=== Scene change data ===
⁂
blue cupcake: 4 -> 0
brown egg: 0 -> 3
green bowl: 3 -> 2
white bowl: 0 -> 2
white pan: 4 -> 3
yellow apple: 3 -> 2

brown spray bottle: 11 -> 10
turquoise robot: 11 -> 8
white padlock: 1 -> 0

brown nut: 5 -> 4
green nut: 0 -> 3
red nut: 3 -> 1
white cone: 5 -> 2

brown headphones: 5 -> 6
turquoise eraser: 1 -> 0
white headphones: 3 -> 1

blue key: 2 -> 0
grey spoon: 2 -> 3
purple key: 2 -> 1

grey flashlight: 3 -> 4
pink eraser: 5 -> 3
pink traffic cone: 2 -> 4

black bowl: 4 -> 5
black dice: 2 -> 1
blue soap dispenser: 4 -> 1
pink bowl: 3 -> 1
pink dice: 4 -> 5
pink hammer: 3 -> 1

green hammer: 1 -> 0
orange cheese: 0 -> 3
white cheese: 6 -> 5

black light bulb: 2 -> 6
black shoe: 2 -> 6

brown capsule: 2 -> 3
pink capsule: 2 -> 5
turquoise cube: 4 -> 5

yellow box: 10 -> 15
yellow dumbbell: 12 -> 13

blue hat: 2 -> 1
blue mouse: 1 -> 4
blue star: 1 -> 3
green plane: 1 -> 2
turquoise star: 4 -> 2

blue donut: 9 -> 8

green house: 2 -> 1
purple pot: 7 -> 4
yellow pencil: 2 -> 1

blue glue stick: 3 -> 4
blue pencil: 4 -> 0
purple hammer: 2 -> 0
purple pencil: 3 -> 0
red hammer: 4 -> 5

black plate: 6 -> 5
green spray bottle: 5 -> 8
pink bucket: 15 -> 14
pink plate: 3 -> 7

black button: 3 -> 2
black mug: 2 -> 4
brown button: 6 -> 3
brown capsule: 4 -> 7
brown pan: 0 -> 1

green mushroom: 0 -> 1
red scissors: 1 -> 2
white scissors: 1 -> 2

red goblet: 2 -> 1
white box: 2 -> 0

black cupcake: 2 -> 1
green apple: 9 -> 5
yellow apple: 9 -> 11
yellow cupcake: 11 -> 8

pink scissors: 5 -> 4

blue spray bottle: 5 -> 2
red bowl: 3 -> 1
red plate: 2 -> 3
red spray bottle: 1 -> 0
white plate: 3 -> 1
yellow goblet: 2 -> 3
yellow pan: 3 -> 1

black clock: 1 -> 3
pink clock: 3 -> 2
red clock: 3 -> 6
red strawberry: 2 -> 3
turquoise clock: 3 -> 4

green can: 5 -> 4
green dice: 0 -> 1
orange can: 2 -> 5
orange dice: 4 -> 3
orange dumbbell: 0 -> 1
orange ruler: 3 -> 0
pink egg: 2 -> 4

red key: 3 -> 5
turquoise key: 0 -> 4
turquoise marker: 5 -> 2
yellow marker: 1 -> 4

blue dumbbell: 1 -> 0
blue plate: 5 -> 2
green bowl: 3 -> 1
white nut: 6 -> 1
⁂
=== What you have to do ===
Filter the entries down to the lines holding the string "orange". Copy each of those lines.

=== Answer ===
orange cheese: 0 -> 3
orange can: 2 -> 5
orange dice: 4 -> 3
orange dumbbell: 0 -> 1
orange ruler: 3 -> 0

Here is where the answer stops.